[Source information — start]

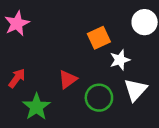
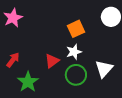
white star: (120, 60) -> (74, 52), moved

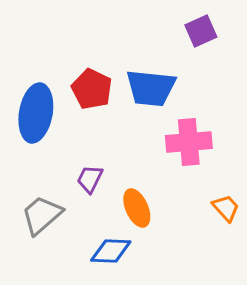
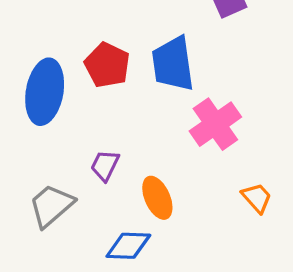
blue trapezoid: (151, 88) -> (173, 64), turned 76
pink cross: (189, 142) -> (215, 124), turned -30

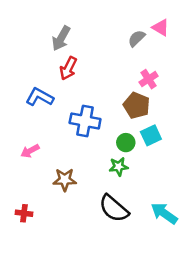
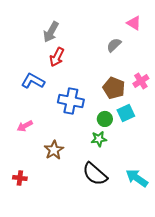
gray semicircle: (137, 38) -> (114, 45), moved
pink cross: (149, 79) -> (141, 81), moved
brown star: (65, 180) -> (54, 150), turned -30

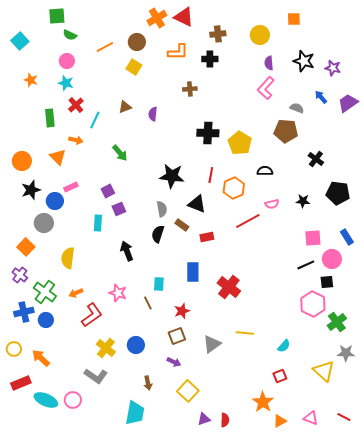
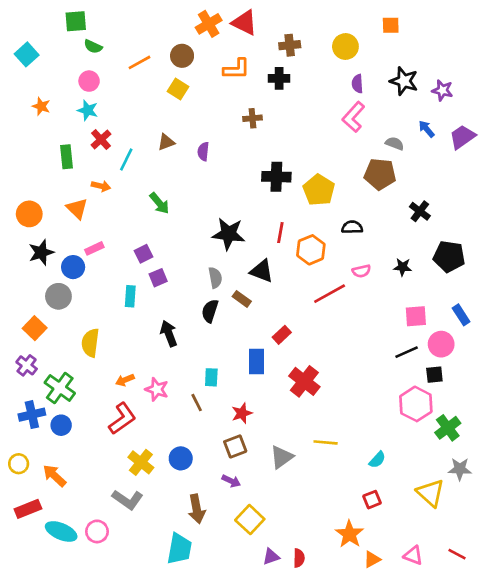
red rectangle: (207, 237) -> (282, 335), moved, turned -32
orange arrow: (76, 293) -> (125, 380), moved
brown arrow: (148, 383) -> (197, 509), size x1.5

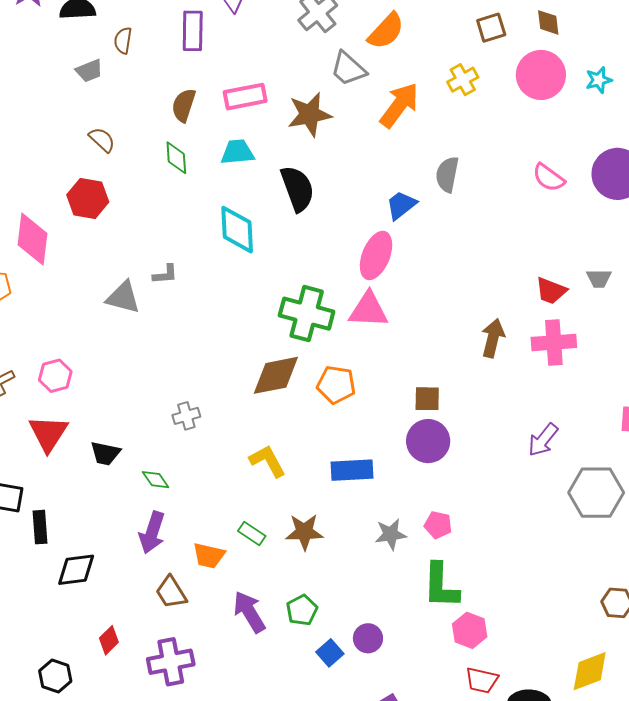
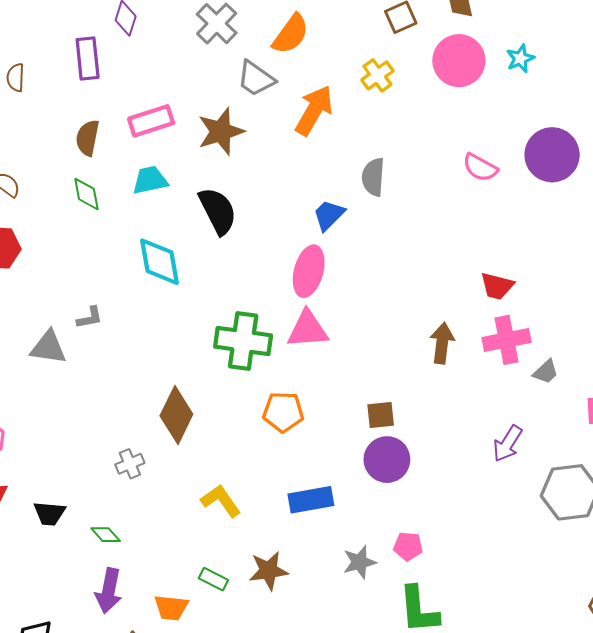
gray trapezoid: (599, 278) -> (546, 372), moved, turned -36
brown diamond: (276, 375) -> (176, 415), moved, turned -46

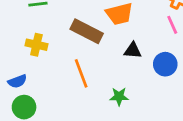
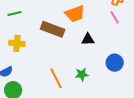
blue circle: (165, 64) -> (115, 63), moved
orange line: (81, 73) -> (56, 78), moved

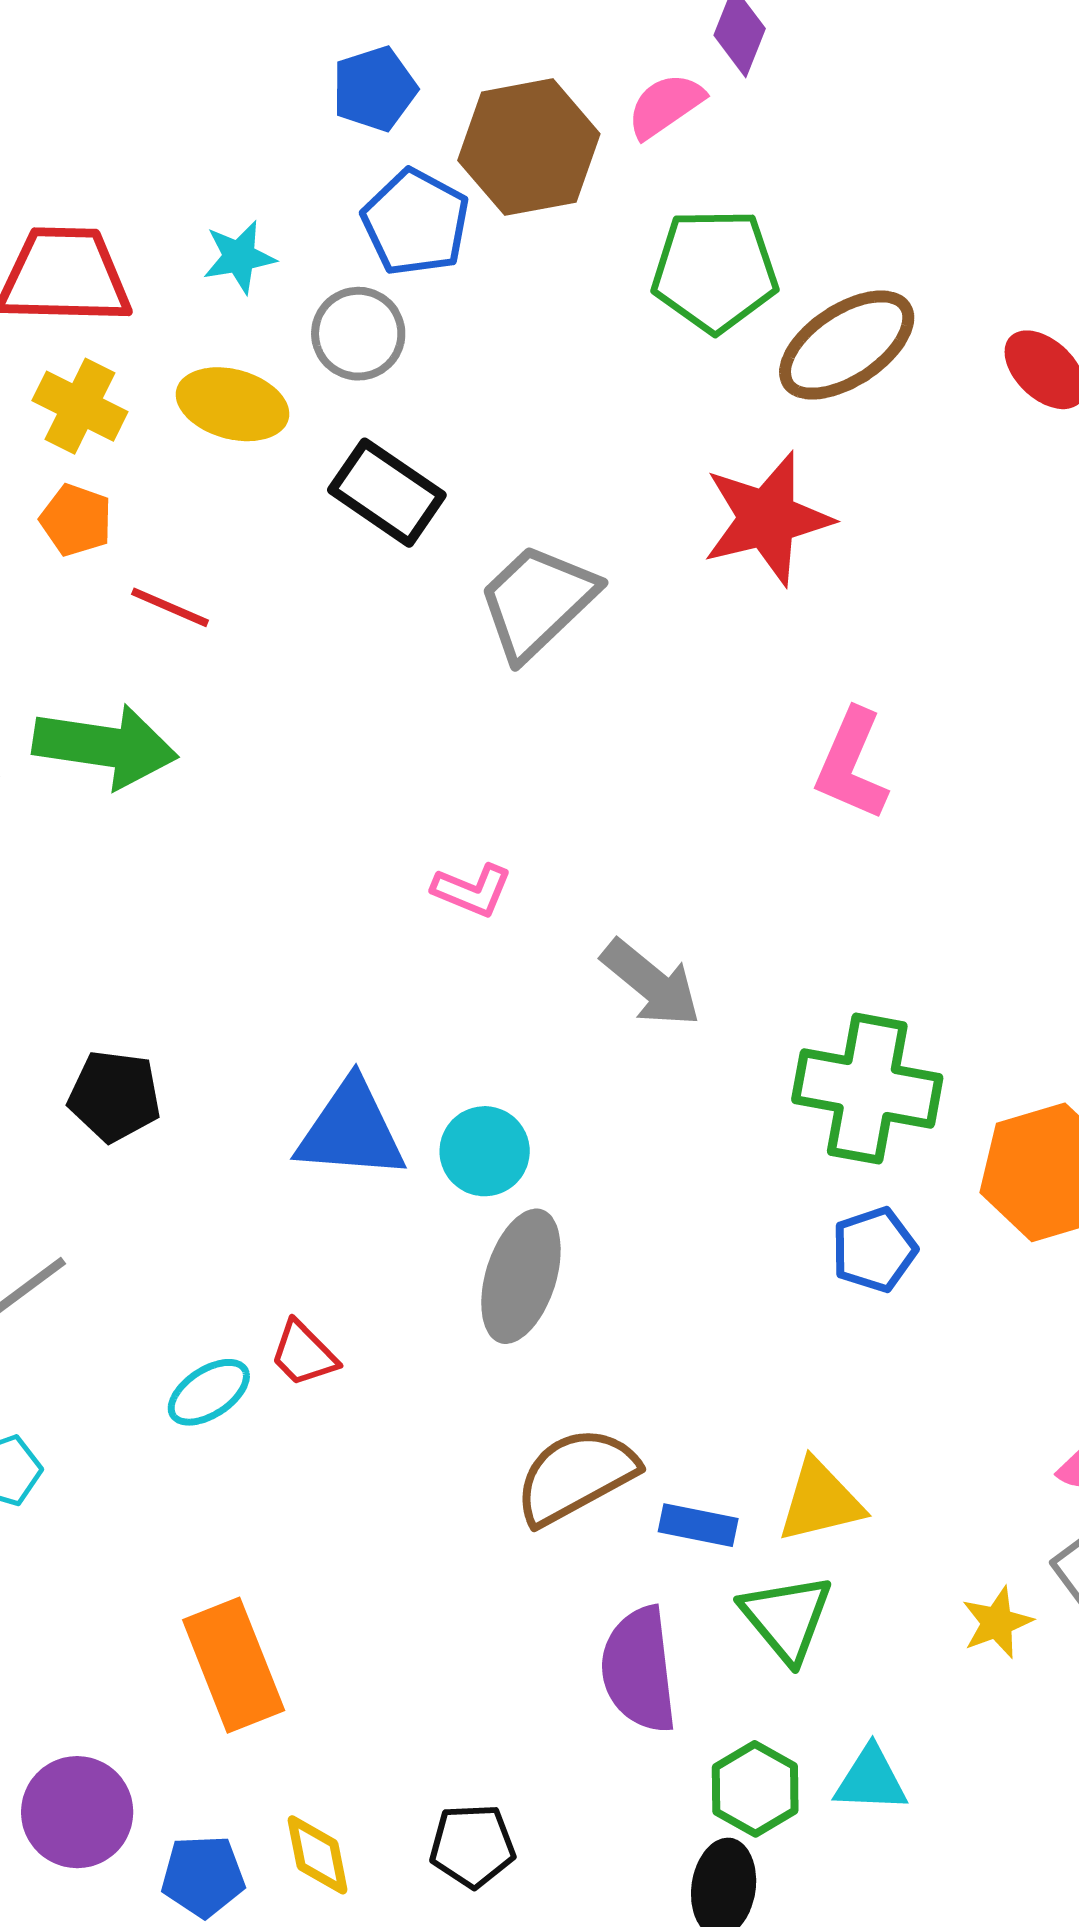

[Source information — finish]

Please reproduce the records above exactly, leaving out every picture.

white star: (120, 60) -> (74, 52), moved

blue trapezoid: (151, 88) -> (173, 64), turned 76
pink cross: (189, 142) -> (215, 124), turned -30

gray semicircle: (137, 38) -> (114, 45), moved
pink cross: (149, 79) -> (141, 81), moved
brown star: (65, 180) -> (54, 150), turned -30

red rectangle: (207, 237) -> (282, 335), moved, turned -32
orange arrow: (76, 293) -> (125, 380), moved
brown arrow: (148, 383) -> (197, 509), size x1.5

gray trapezoid: (599, 278) -> (546, 372), moved, turned -36
brown diamond: (276, 375) -> (176, 415), moved, turned -46

blue circle: (165, 64) -> (115, 63), moved
orange line: (81, 73) -> (56, 78), moved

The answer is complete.